■ Problem requirements
Copy out the records word for word, from the line containing "The green mossy tree trunk at left is" through the line containing "Point (159, 100) is", and nothing else.

■ Data section
+ + + + +

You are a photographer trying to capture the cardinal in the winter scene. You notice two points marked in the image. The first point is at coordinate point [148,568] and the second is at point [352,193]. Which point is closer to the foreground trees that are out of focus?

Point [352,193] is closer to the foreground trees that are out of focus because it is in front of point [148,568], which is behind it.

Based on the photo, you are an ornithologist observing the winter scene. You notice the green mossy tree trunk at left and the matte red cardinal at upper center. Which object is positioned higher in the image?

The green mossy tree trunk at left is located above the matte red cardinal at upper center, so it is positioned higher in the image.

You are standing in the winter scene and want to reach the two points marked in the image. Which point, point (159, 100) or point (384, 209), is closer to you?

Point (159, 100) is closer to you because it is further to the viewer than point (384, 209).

+ + + + +

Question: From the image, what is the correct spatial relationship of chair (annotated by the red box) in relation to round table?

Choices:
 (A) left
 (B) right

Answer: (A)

+ + + + +

■ Written solution
The green mossy tree trunk at left is located above the matte red cardinal at upper center, so it is positioned higher in the image.

You are standing in the winter scene and want to reach the two points marked in the image. Which point, point (159, 100) or point (384, 209), is closer to you?

Point (159, 100) is closer to you because it is further to the viewer than point (384, 209).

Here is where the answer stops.